"""

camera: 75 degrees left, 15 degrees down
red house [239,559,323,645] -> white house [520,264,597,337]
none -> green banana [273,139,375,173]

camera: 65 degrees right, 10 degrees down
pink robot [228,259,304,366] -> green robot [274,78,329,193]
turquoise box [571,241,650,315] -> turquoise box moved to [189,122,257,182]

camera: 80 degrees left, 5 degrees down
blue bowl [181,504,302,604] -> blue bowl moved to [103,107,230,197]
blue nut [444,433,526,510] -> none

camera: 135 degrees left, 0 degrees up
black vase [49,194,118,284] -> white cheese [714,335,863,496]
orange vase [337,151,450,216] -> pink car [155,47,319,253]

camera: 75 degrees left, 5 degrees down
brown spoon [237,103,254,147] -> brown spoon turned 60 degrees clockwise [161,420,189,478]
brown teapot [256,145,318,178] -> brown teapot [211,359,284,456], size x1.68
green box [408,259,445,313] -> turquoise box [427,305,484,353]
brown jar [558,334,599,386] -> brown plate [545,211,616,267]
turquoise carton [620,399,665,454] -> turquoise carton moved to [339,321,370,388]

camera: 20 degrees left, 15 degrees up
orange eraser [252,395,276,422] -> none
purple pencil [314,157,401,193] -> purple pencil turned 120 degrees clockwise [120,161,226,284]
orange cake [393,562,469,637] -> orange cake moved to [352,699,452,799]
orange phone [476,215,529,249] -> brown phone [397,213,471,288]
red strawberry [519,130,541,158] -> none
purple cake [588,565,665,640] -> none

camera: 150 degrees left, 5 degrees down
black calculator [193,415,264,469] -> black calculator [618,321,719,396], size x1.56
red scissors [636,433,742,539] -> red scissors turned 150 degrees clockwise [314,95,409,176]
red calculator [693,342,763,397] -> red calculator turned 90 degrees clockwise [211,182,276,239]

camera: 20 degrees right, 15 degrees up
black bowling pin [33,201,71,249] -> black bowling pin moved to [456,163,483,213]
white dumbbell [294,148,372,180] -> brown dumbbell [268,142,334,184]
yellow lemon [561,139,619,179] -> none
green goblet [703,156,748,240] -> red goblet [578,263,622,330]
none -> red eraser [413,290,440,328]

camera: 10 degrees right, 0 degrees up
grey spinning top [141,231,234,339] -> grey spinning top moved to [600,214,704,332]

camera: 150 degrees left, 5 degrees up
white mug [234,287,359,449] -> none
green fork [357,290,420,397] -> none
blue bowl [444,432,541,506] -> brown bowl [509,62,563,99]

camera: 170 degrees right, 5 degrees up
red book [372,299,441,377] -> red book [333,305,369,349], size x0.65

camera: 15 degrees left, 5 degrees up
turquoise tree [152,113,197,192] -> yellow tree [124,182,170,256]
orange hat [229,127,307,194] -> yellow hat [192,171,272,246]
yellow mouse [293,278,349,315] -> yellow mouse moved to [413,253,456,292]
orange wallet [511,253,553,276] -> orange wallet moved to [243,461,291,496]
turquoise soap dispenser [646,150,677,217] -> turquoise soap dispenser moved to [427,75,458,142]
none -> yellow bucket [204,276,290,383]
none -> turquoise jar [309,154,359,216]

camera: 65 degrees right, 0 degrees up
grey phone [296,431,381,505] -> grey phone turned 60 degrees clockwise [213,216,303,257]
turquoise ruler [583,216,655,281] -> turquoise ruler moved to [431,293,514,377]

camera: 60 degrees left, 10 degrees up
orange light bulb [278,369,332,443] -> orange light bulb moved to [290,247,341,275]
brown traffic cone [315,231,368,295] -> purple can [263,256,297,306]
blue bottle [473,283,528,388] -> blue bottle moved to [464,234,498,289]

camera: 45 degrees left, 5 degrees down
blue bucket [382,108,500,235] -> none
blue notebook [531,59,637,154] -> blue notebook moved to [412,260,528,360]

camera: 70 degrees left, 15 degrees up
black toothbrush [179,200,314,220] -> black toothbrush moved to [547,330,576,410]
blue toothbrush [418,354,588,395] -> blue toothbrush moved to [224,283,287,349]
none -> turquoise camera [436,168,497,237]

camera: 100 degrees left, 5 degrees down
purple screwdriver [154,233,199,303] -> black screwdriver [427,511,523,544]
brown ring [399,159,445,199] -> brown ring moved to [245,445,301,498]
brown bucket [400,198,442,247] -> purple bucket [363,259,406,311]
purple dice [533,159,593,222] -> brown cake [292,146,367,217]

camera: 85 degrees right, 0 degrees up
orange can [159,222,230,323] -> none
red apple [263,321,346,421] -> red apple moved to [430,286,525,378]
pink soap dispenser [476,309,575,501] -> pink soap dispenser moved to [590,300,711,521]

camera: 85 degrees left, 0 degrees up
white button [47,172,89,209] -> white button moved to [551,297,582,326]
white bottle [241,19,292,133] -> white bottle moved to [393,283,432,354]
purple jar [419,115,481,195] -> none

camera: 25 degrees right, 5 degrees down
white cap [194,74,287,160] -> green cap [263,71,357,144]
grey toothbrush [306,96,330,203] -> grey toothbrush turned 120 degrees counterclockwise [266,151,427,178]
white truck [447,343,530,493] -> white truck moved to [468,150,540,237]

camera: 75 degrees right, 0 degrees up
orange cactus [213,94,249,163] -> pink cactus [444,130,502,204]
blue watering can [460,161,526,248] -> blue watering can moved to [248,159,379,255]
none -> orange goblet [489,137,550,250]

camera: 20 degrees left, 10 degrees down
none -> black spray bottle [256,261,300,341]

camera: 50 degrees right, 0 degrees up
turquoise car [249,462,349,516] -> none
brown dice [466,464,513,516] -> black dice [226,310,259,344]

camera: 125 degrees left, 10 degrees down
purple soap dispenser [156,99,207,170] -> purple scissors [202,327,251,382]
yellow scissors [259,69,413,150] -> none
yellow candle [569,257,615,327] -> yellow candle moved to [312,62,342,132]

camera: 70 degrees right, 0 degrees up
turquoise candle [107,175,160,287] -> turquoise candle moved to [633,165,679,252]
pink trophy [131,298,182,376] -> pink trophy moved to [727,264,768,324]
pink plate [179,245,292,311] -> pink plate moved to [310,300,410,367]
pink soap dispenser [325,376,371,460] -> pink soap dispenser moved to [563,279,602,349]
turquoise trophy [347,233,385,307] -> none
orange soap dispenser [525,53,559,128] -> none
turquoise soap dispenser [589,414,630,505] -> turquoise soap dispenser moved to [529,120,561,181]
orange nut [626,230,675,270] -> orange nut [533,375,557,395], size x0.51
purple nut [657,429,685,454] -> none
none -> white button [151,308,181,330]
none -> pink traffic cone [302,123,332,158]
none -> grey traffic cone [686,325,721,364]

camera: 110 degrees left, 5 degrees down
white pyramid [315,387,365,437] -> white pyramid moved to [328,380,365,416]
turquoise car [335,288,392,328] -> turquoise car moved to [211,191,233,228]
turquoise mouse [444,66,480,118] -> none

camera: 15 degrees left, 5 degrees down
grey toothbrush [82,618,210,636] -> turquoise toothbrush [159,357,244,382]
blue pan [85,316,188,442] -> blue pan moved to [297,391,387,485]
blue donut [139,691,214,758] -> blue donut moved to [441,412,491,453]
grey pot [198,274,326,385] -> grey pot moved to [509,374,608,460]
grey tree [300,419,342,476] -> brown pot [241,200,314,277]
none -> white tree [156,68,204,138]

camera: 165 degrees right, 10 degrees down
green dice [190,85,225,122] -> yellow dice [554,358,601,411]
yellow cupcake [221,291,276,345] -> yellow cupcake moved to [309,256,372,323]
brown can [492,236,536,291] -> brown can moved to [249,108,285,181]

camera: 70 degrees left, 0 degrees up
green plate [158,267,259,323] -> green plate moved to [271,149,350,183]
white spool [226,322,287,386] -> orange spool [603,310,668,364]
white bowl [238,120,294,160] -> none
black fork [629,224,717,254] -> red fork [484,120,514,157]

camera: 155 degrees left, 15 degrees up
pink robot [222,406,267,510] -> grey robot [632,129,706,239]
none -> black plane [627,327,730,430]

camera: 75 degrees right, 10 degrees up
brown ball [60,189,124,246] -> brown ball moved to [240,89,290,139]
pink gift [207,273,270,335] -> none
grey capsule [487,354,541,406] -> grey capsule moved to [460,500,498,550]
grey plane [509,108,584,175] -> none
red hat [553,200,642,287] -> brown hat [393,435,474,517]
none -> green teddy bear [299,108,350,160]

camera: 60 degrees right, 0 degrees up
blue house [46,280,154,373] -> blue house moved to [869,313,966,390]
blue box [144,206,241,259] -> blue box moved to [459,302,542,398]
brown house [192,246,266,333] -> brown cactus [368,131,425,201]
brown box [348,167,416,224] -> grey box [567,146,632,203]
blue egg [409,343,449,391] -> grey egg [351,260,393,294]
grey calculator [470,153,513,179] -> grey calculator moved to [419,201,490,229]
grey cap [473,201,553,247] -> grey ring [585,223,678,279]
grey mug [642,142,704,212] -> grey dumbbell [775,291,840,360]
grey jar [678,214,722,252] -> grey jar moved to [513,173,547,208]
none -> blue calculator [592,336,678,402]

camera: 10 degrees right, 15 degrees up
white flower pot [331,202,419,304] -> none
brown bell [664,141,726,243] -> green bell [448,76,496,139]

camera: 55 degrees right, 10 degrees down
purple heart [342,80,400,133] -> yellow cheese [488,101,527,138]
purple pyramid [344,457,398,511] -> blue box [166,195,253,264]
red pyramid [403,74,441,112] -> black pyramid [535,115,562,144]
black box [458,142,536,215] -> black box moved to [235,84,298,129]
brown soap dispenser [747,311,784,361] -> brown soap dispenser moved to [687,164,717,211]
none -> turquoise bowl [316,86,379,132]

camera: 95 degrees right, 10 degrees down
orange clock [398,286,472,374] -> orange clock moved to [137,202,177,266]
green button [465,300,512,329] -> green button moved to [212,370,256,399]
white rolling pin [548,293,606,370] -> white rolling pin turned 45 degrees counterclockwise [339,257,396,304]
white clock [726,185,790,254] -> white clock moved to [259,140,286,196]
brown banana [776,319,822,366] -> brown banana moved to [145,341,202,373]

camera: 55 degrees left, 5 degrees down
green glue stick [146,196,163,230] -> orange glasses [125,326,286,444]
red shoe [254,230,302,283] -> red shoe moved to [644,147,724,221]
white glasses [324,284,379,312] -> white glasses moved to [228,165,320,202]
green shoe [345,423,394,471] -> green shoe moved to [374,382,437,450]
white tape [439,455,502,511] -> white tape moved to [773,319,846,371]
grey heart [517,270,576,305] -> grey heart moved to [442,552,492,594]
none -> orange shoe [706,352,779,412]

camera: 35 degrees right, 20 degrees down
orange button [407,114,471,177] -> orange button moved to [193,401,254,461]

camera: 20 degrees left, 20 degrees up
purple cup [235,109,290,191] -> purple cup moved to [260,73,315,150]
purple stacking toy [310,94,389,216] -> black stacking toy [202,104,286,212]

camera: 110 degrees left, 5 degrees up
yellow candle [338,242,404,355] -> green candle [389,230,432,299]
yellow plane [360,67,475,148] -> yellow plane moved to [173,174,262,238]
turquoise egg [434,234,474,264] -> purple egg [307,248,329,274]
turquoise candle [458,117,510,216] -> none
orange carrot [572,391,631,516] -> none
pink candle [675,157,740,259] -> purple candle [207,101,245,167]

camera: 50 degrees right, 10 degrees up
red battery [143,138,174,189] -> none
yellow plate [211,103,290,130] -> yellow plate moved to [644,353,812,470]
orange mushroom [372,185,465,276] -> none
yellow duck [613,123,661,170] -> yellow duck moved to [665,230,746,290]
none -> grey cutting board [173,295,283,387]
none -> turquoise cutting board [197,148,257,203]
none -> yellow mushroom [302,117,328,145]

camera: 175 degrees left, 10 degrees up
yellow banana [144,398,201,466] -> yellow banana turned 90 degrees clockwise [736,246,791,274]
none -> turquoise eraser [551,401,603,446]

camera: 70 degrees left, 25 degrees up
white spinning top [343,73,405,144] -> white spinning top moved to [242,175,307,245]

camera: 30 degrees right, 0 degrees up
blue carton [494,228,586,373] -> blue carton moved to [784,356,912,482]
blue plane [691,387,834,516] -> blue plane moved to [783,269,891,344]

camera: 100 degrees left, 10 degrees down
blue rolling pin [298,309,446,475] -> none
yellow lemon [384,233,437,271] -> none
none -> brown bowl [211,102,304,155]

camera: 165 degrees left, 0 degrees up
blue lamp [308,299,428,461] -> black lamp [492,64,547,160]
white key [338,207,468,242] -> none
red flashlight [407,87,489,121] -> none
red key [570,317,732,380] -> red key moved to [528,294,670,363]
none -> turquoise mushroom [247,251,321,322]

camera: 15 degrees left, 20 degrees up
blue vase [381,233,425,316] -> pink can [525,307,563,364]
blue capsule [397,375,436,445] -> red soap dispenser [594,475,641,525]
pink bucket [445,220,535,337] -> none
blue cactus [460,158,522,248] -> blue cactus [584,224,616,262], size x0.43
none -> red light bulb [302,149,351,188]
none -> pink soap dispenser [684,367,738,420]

"""

**Task requirements:** Look above for the line holding "camera: 60 degrees left, 10 degrees up" and the line holding "camera: 45 degrees left, 5 degrees down". Retype both, and every line between them, word for word and nothing else.

**Response area:**
camera: 60 degrees left, 10 degrees up
orange light bulb [278,369,332,443] -> orange light bulb moved to [290,247,341,275]
brown traffic cone [315,231,368,295] -> purple can [263,256,297,306]
blue bottle [473,283,528,388] -> blue bottle moved to [464,234,498,289]

camera: 45 degrees left, 5 degrees down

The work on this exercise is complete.